== SUPPLIED DATA ==
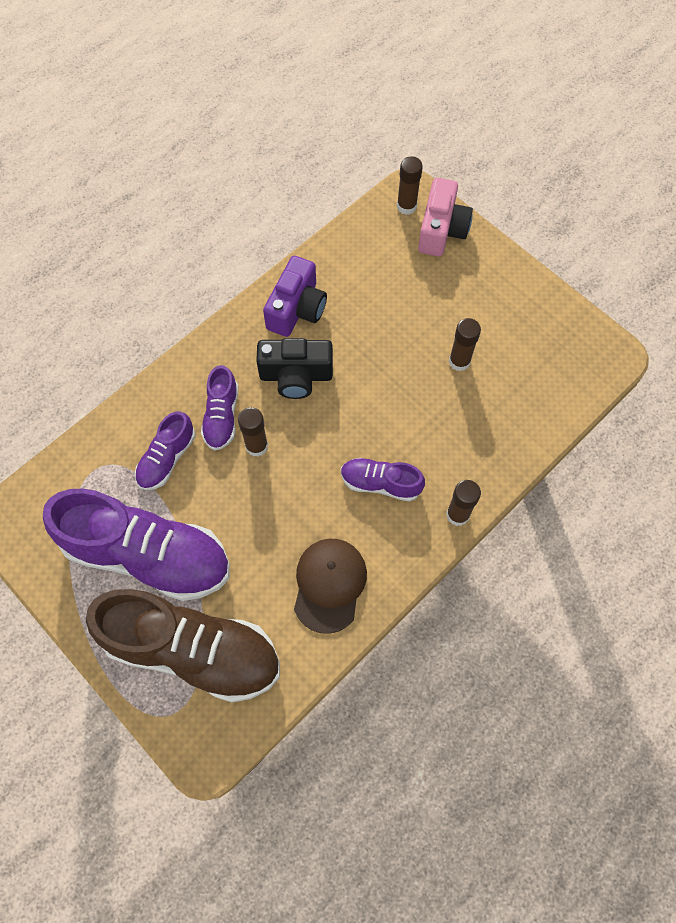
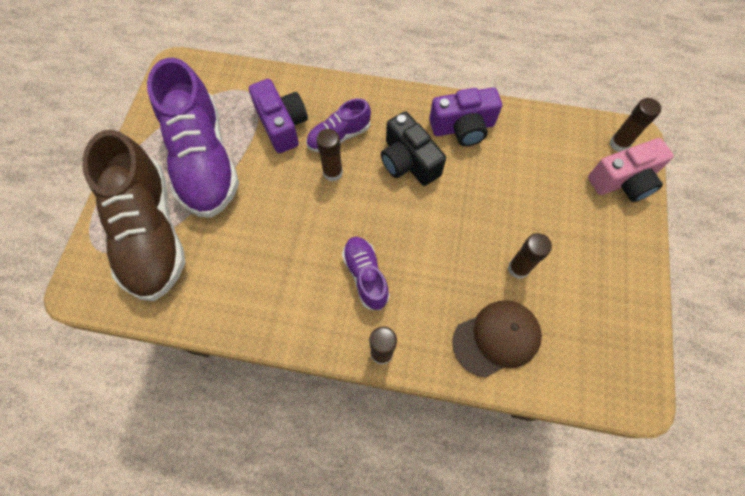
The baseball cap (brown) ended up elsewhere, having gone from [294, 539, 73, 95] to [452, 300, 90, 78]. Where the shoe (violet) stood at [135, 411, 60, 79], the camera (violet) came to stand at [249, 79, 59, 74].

---

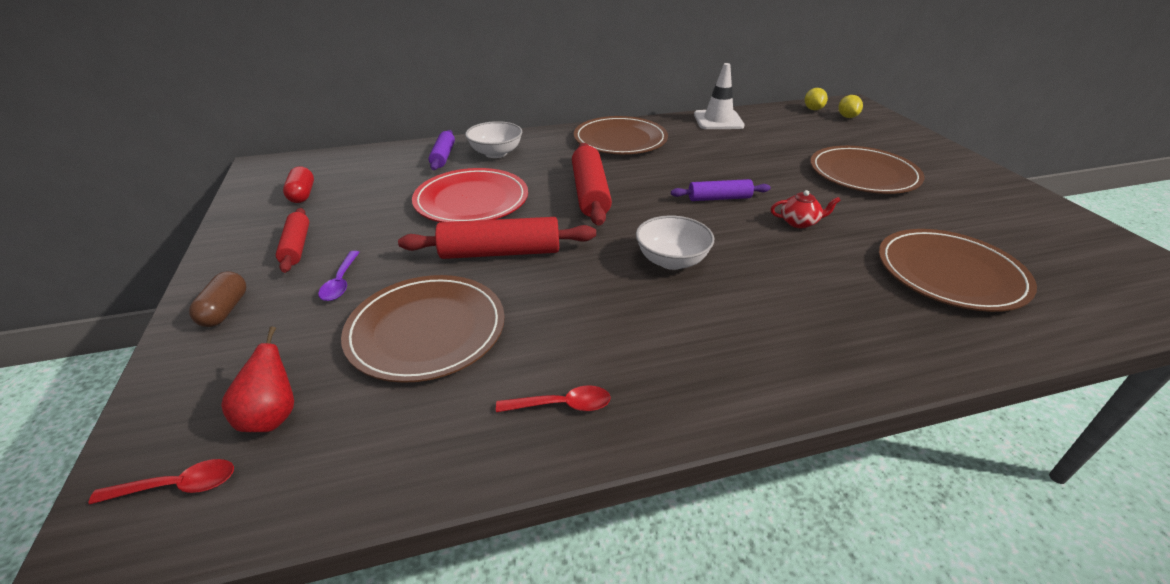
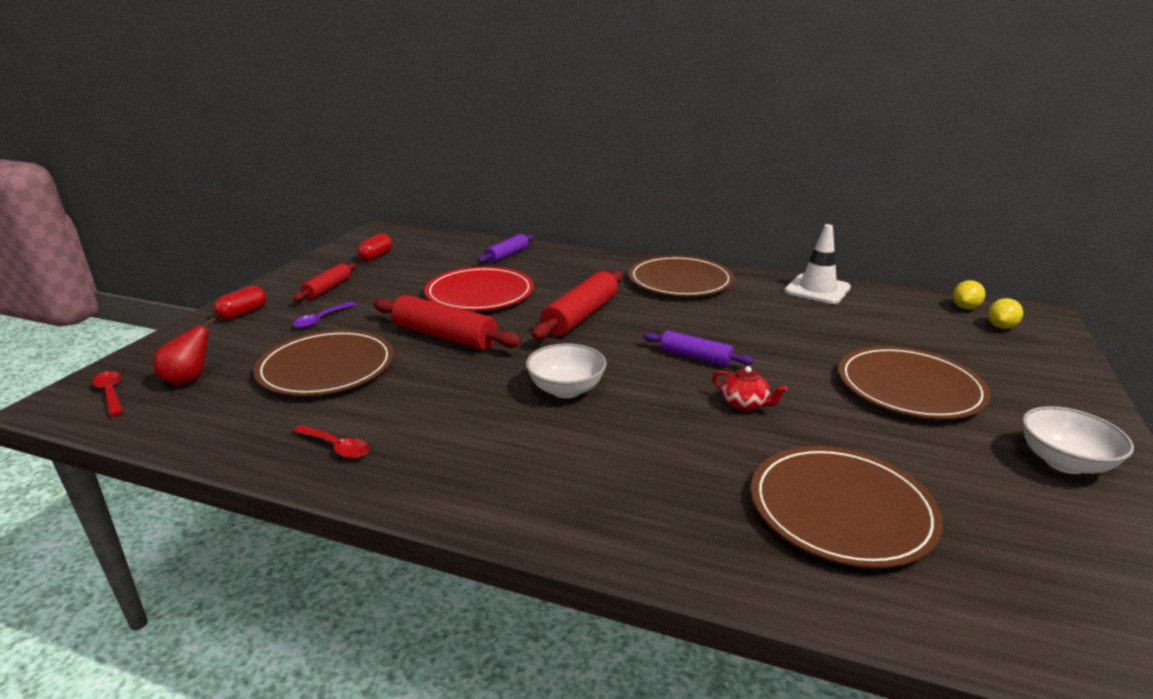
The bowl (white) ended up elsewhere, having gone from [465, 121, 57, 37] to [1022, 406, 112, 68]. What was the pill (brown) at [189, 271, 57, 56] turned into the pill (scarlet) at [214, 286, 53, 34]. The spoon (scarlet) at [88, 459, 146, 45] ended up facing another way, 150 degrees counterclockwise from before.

...

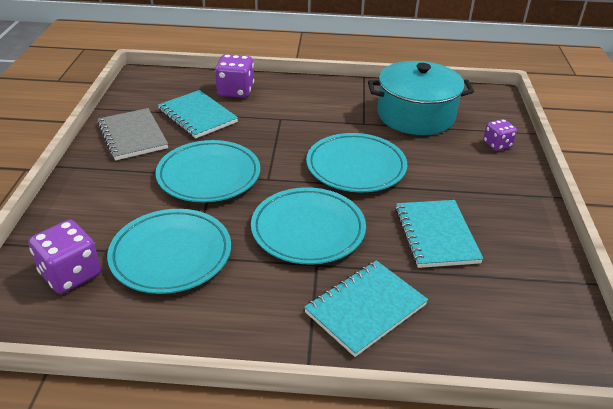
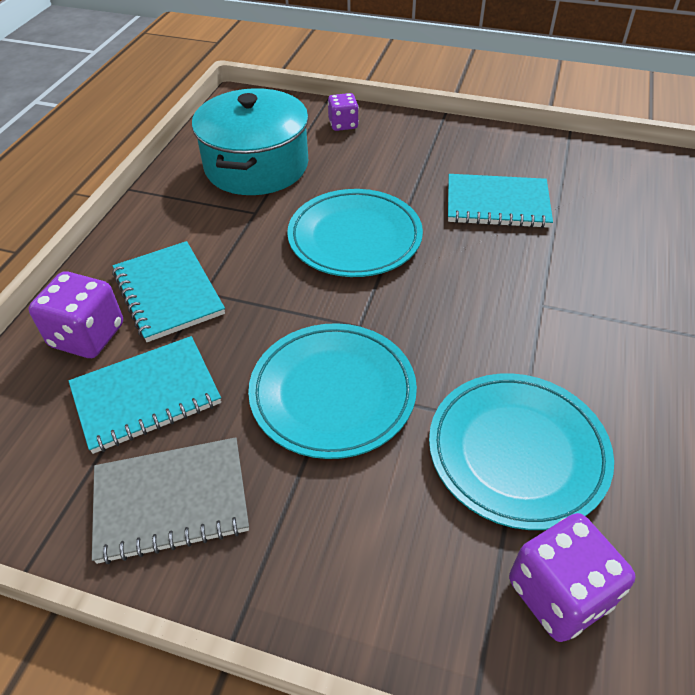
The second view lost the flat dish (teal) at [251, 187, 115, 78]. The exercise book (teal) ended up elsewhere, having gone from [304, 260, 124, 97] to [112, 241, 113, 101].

== WORK ITEM ==
Which lines of the data contain the string "brown"? Copy each of them.

== EXPECTED ANSWER ==
The baseball cap (brown) ended up elsewhere, having gone from [294, 539, 73, 95] to [452, 300, 90, 78]. Where the shoe (violet) stood at [135, 411, 60, 79], the camera (violet) came to stand at [249, 79, 59, 74].
The bowl (white) ended up elsewhere, having gone from [465, 121, 57, 37] to [1022, 406, 112, 68]. What was the pill (brown) at [189, 271, 57, 56] turned into the pill (scarlet) at [214, 286, 53, 34]. The spoon (scarlet) at [88, 459, 146, 45] ended up facing another way, 150 degrees counterclockwise from before.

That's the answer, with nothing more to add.